• **Stored data entries**
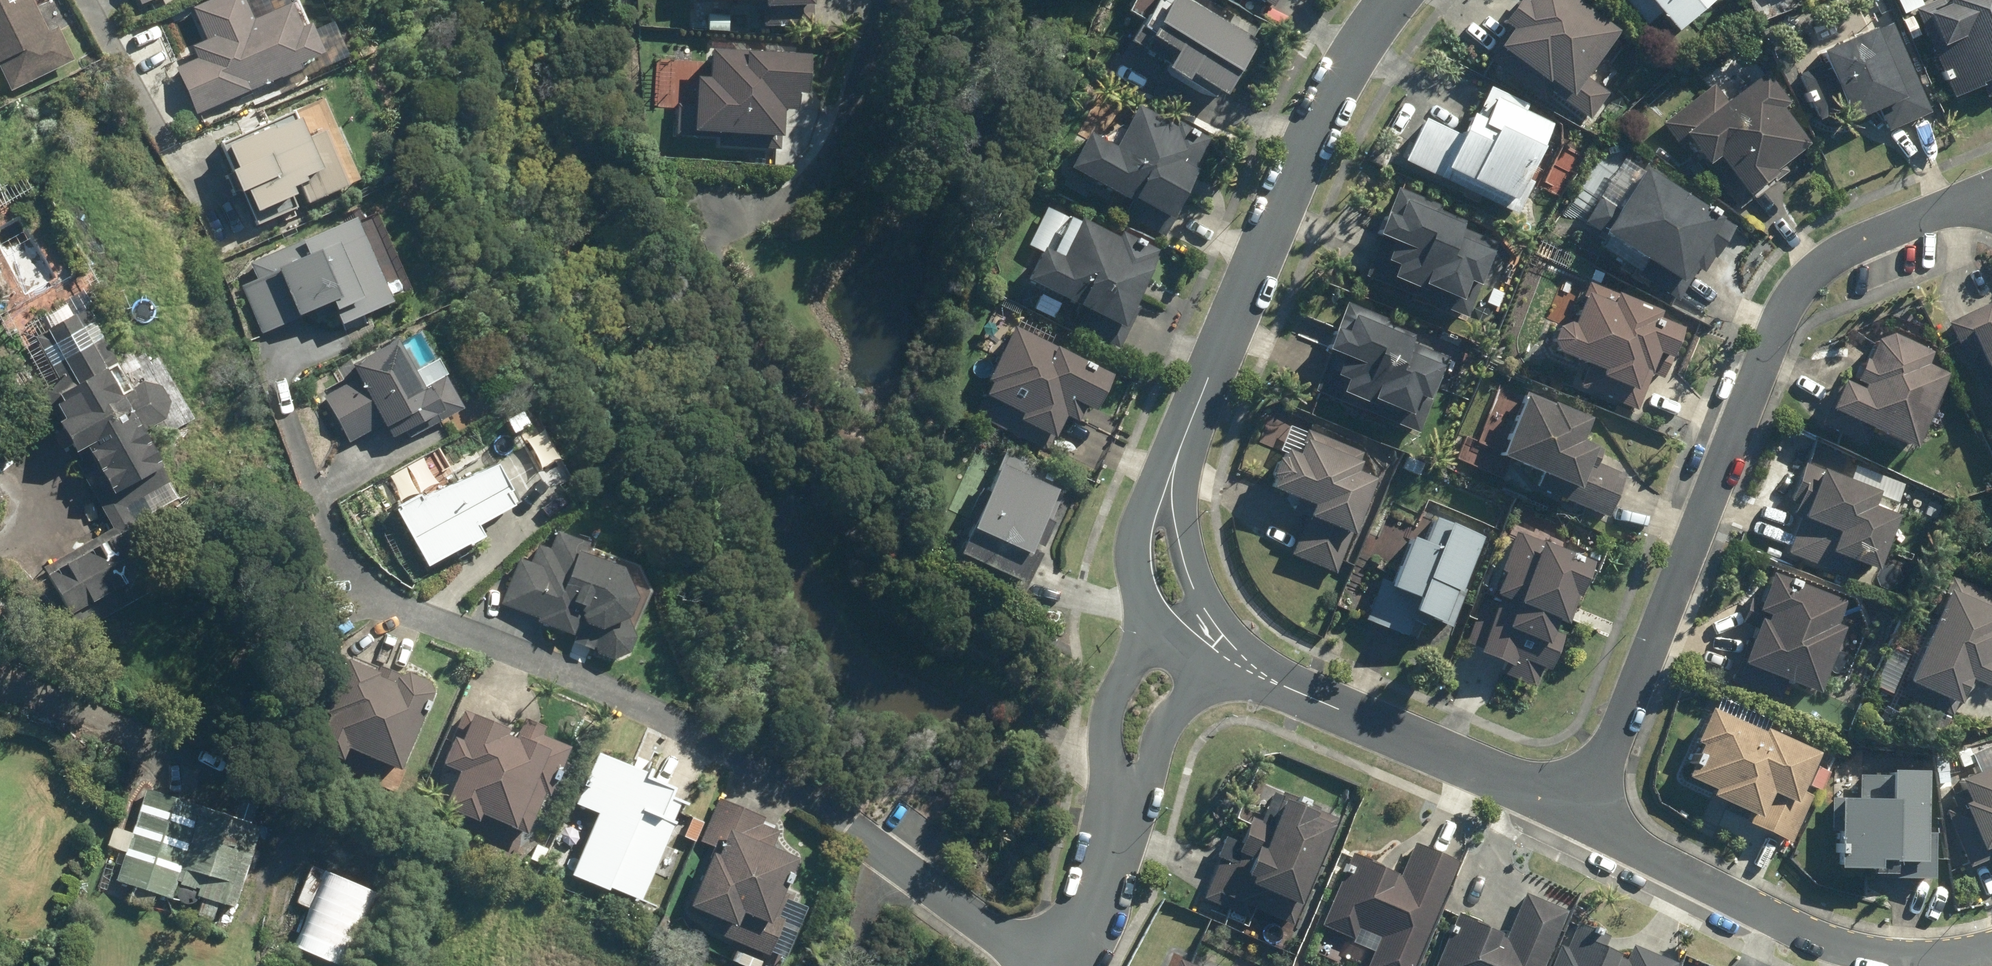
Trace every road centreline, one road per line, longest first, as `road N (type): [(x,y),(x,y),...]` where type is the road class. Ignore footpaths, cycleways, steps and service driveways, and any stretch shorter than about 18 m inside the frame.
road 1 (residential): [(1991,198),(1960,202),(1852,249),(1796,286),(1585,817)]
road 2 (residential): [(354,588),(614,694),(841,818)]
road 3 (residential): [(1188,428),(1332,94),(1394,0)]
road 4 (residential): [(1585,817),(1832,948),(1893,958),(1991,949)]
road 5 (residential): [(1215,648),(1266,679),(1585,817)]
road 6 (residential): [(841,818),(1038,965)]
road 7 (residential): [(1188,428),(1180,507),(1186,553),(1215,648)]
road 8 (residential): [(1120,828),(1109,712),(1153,623)]
road 9 (residential): [(1153,623),(1137,589),(1132,543),(1144,499),(1188,428)]
road 10 (residential): [(1215,648),(1120,828)]
road 11 (residential): [(1066,965),(1120,828)]

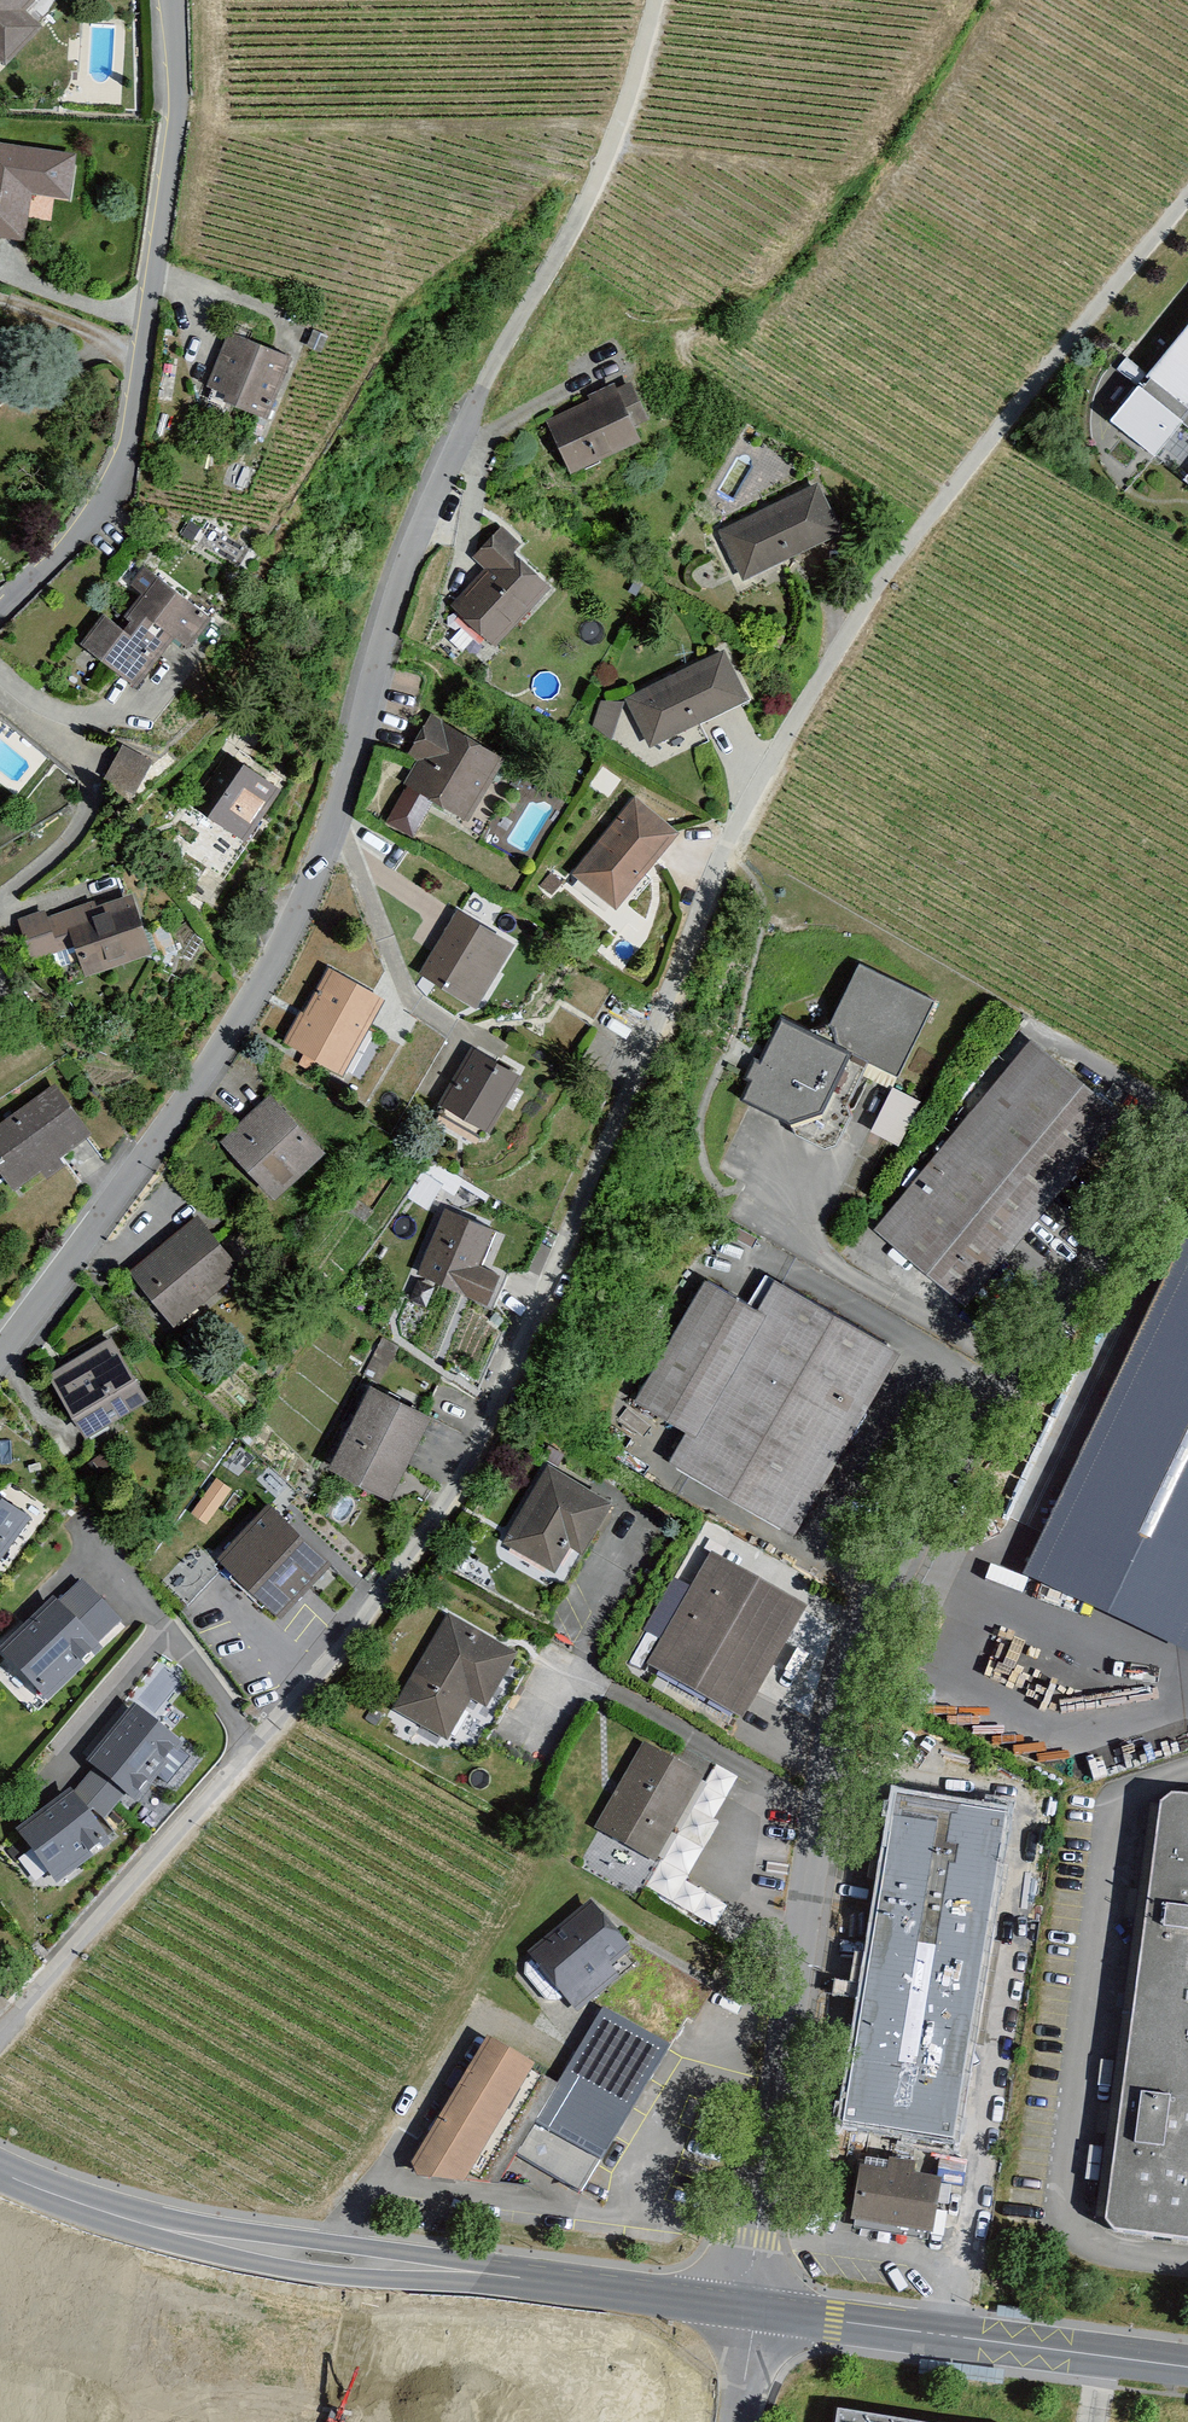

• **WHAT YOU WILL DO**
Output the records above exactly as they are, leaving out the pictures.

• **FINAL ANSWER**
Trace every road centreline, one road per line, longest first, as `road N (type): [(x,y),(x,y),...]` where type is the road class. Ignore footpaths, cycleways, steps and service driveways, and any stretch shorter than about 18 m inside the frame.
road 1 (residential): [(1991,198),(1960,202),(1852,249),(1796,286),(1585,817)]
road 2 (residential): [(354,588),(614,694),(841,818)]
road 3 (residential): [(1188,428),(1332,94),(1394,0)]
road 4 (residential): [(1585,817),(1832,948),(1893,958),(1991,949)]
road 5 (residential): [(1215,648),(1266,679),(1585,817)]
road 6 (residential): [(841,818),(1038,965)]
road 7 (residential): [(1188,428),(1180,507),(1186,553),(1215,648)]
road 8 (residential): [(1120,828),(1109,712),(1153,623)]
road 9 (residential): [(1153,623),(1137,589),(1132,543),(1144,499),(1188,428)]
road 10 (residential): [(1215,648),(1120,828)]
road 11 (residential): [(1066,965),(1120,828)]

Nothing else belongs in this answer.